ACTIVITY: Repeat the entries that follow verbatim, without any of their pictures.

SUPPLIED RECORDS:
________________________________________

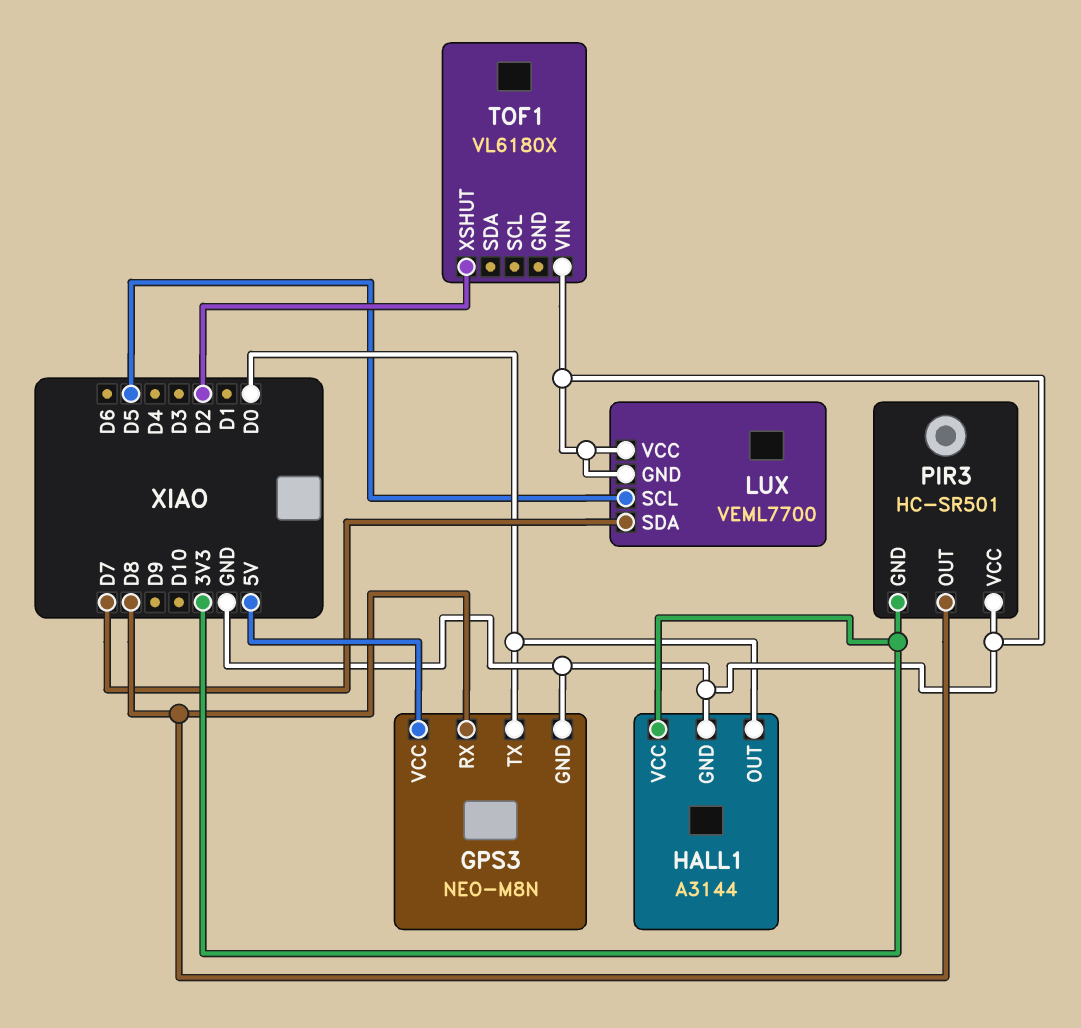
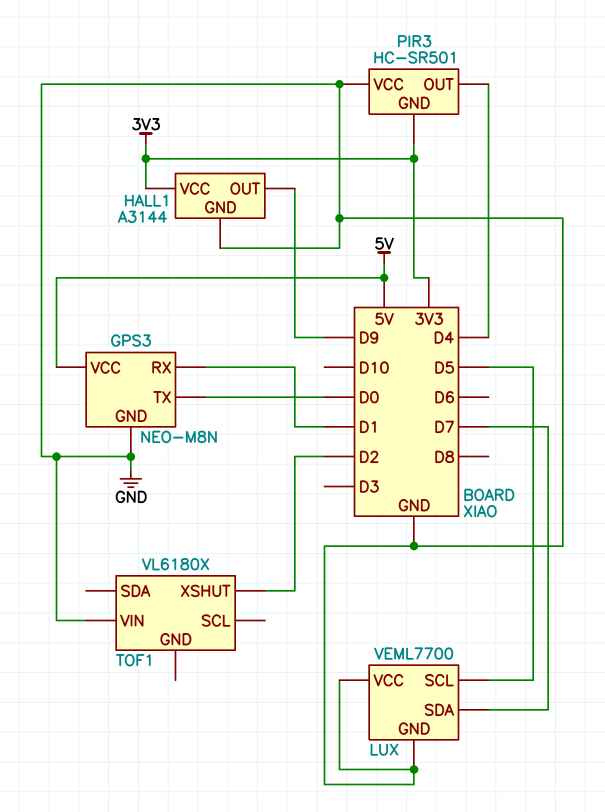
GPS3 pin RX: D8 -> D1
HALL1 pin OUT: D0 -> D9
PIR3 pin OUT: D8 -> D4

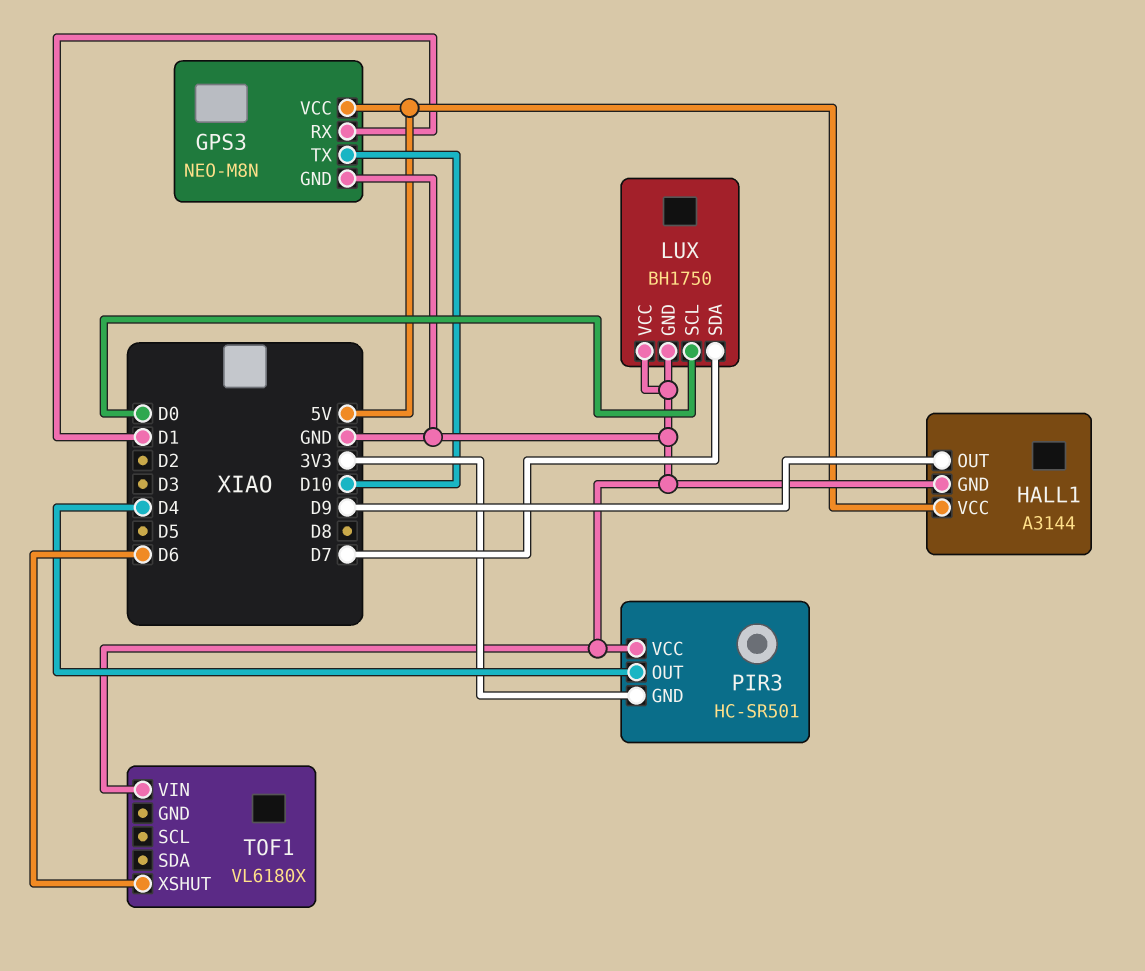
GPS3 pin TX: D0 -> D10
HALL1 pin VCC: 3V3 -> 5V
LUX: VEML7700 -> BH1750
LUX pin SCL: D5 -> D0
TOF1 pin XSHUT: D2 -> D6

________________________________________

RESPONSE:
GPS3 pin RX: D8 -> D1
HALL1 pin OUT: D0 -> D9
PIR3 pin OUT: D8 -> D4

GPS3 pin TX: D0 -> D10
HALL1 pin VCC: 3V3 -> 5V
LUX: VEML7700 -> BH1750
LUX pin SCL: D5 -> D0
TOF1 pin XSHUT: D2 -> D6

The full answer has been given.